══ DATA FOR THE TASK ══

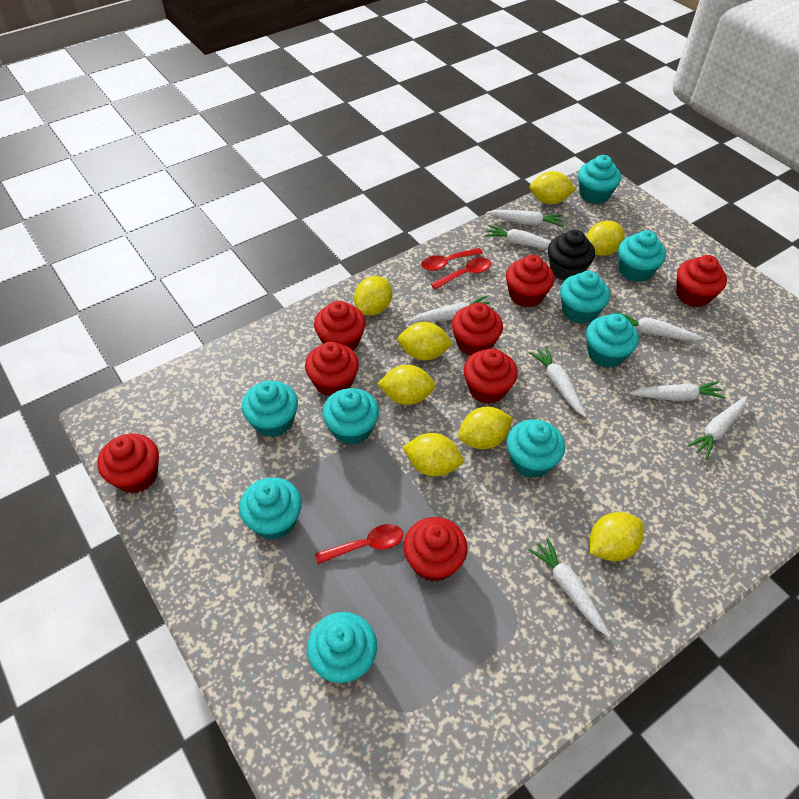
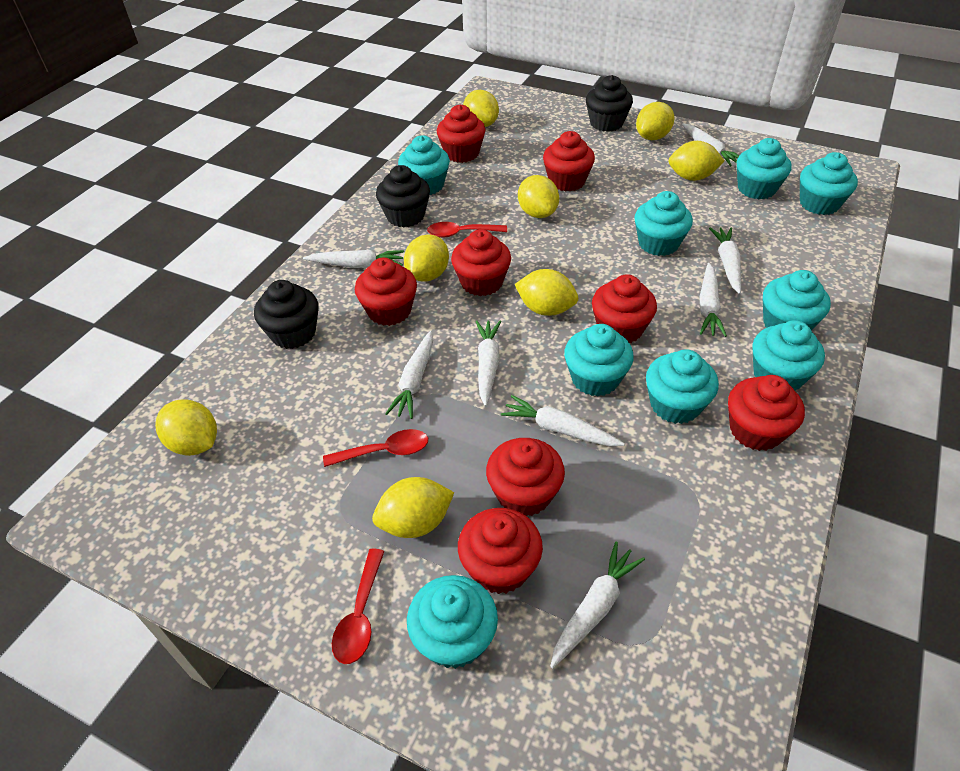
black cupcake: 1 -> 3

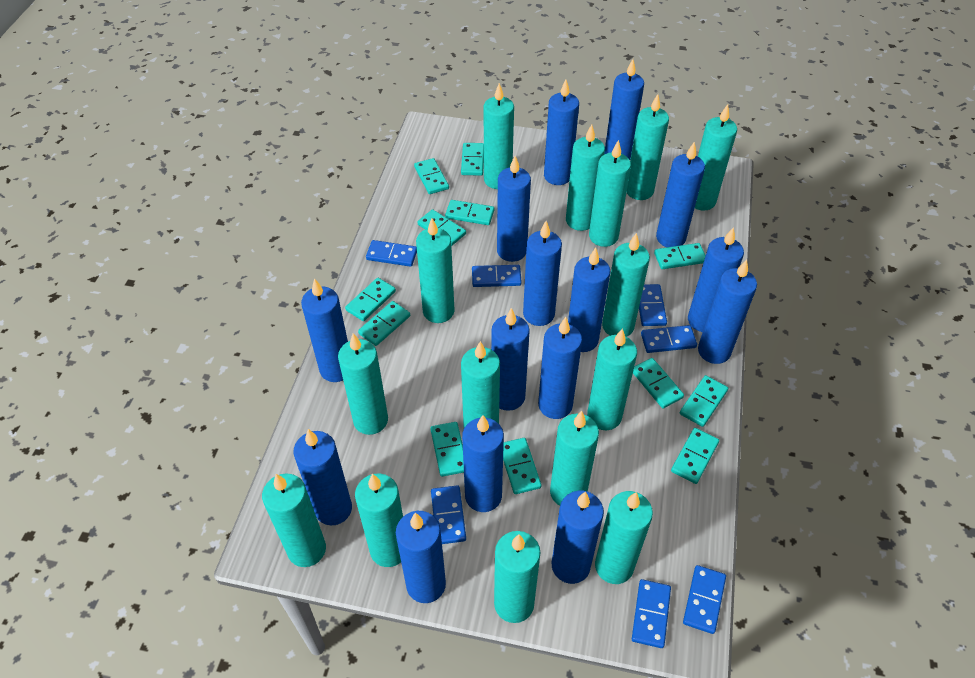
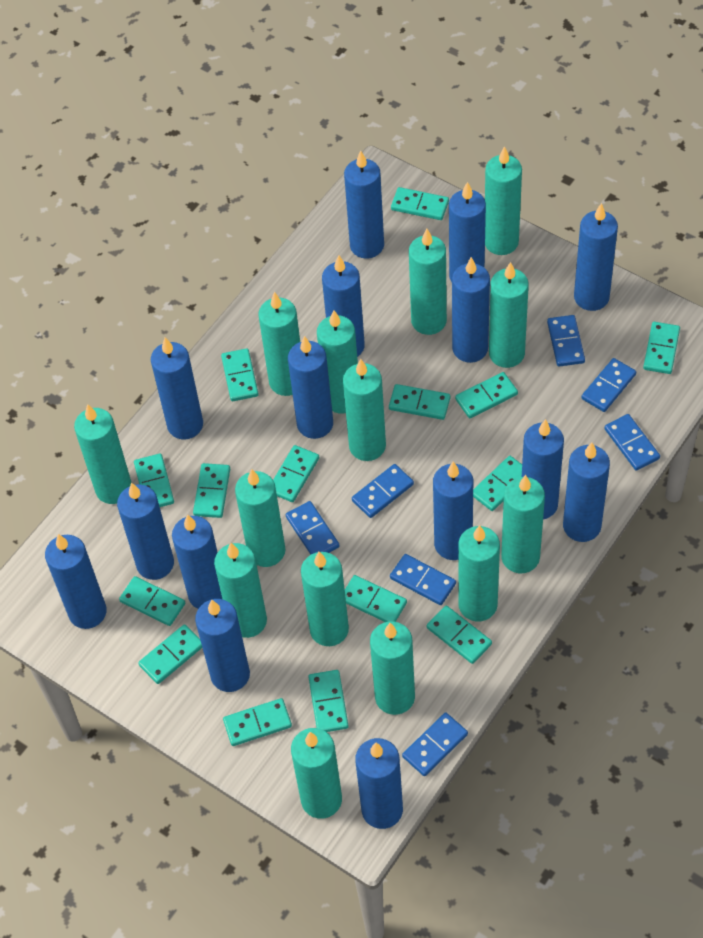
turquoise candle: 15 -> 14
turquoise domino: 12 -> 15

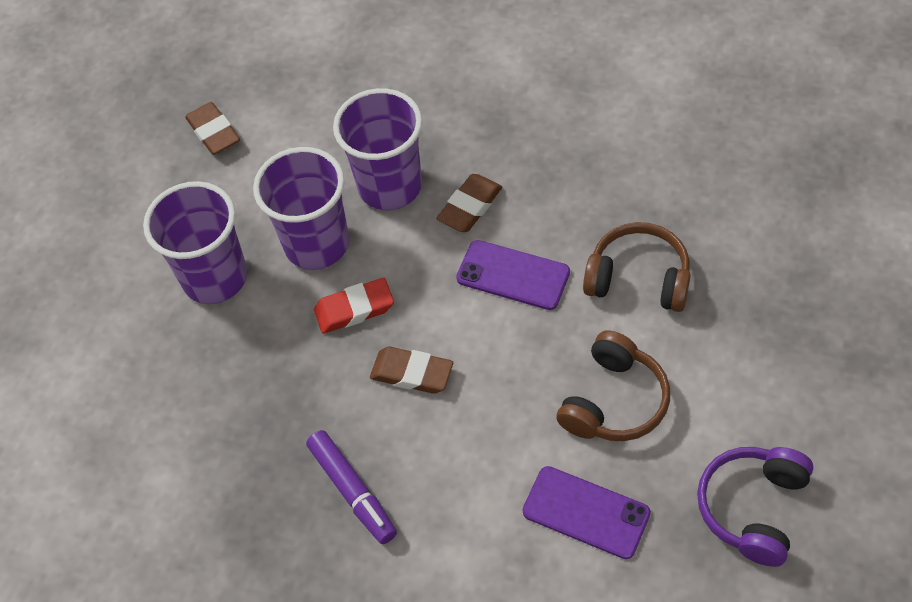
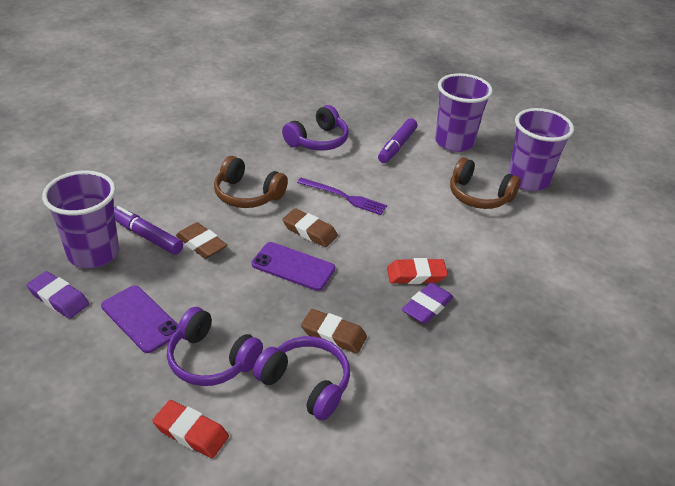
purple eraser: 0 -> 2
purple fork: 0 -> 1
purple headphones: 1 -> 3
purple marker: 1 -> 2
red eraser: 1 -> 2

═══

Every record above must be repeated exactly, with the pictures dropped.

■ **WRITTEN ANSWER**
black cupcake: 1 -> 3

turquoise candle: 15 -> 14
turquoise domino: 12 -> 15

purple eraser: 0 -> 2
purple fork: 0 -> 1
purple headphones: 1 -> 3
purple marker: 1 -> 2
red eraser: 1 -> 2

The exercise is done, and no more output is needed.